What is being asked
Each record that comes next should be output exactly; pictures do not belong in the copy.

Data provided
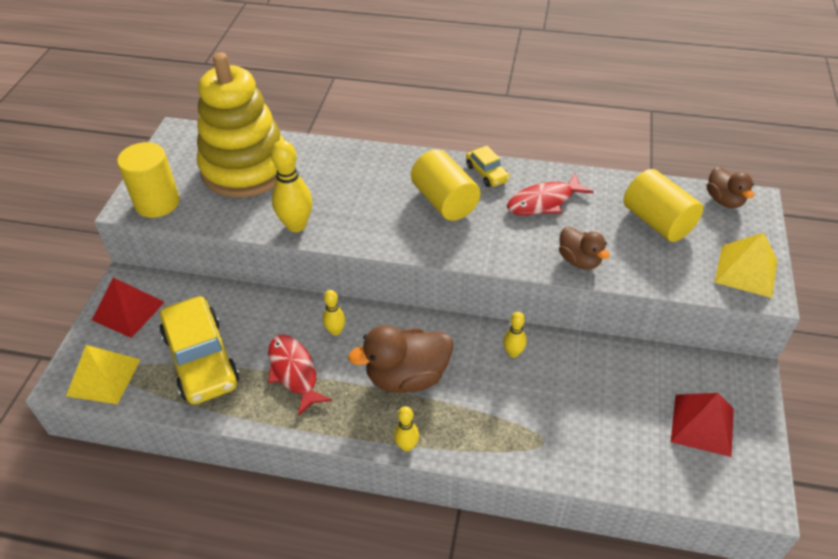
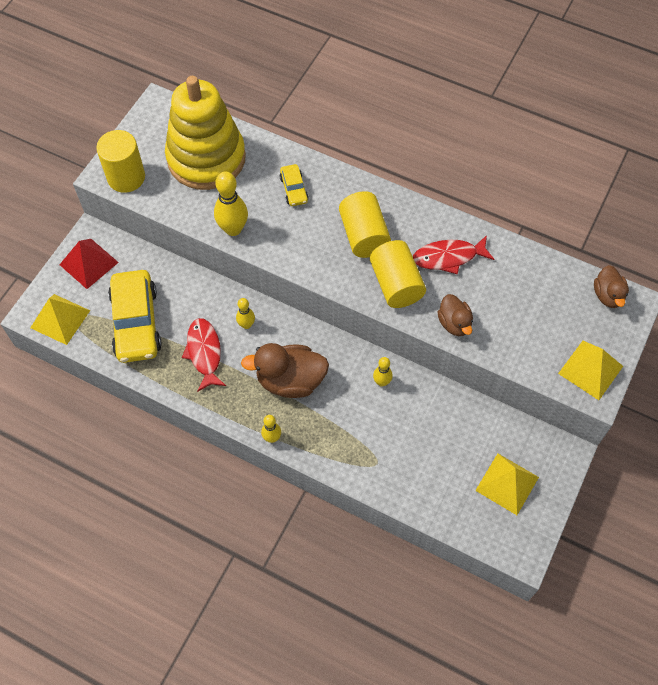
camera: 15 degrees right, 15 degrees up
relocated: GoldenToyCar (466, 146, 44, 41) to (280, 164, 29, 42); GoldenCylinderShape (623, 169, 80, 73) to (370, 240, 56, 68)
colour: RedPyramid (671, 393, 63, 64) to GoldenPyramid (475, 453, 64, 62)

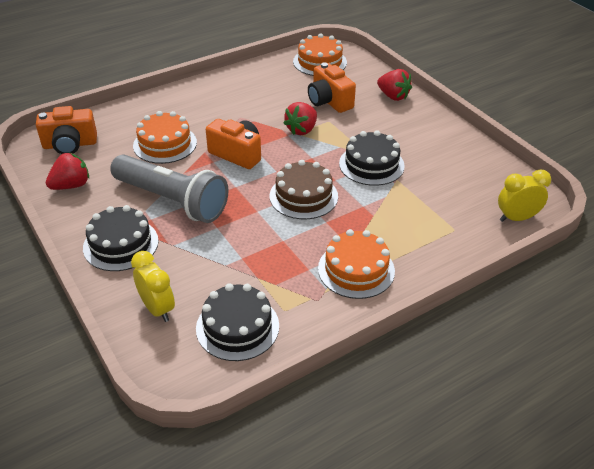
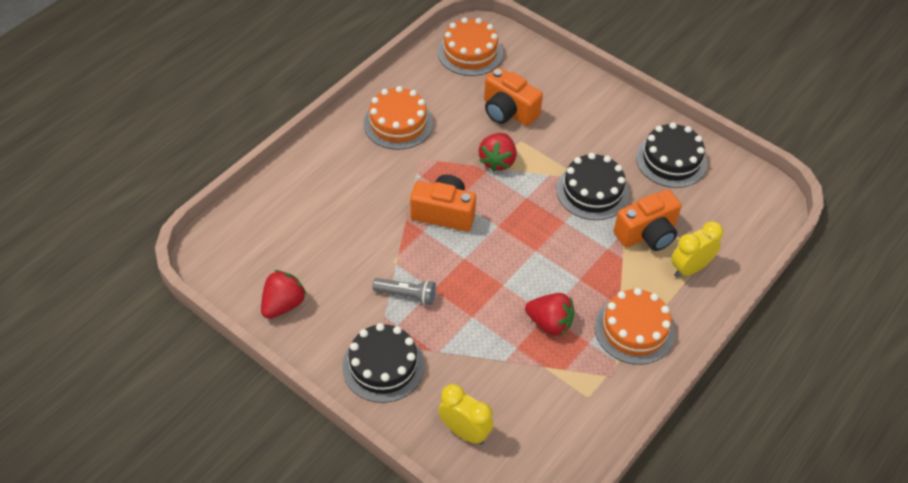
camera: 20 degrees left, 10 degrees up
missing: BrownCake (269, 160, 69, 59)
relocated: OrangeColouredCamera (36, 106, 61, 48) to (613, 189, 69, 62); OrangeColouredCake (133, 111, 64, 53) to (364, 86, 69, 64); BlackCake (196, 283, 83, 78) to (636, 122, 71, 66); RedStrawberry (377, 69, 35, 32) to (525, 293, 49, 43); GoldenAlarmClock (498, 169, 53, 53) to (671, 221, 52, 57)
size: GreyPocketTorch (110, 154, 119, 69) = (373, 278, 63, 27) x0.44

Written response
camera: 15 degrees right, 15 degrees up
relocated: GoldenToyCar (466, 146, 44, 41) to (280, 164, 29, 42); GoldenCylinderShape (623, 169, 80, 73) to (370, 240, 56, 68)
colour: RedPyramid (671, 393, 63, 64) to GoldenPyramid (475, 453, 64, 62)

camera: 20 degrees left, 10 degrees up
missing: BrownCake (269, 160, 69, 59)
relocated: OrangeColouredCamera (36, 106, 61, 48) to (613, 189, 69, 62); OrangeColouredCake (133, 111, 64, 53) to (364, 86, 69, 64); BlackCake (196, 283, 83, 78) to (636, 122, 71, 66); RedStrawberry (377, 69, 35, 32) to (525, 293, 49, 43); GoldenAlarmClock (498, 169, 53, 53) to (671, 221, 52, 57)
size: GreyPocketTorch (110, 154, 119, 69) = (373, 278, 63, 27) x0.44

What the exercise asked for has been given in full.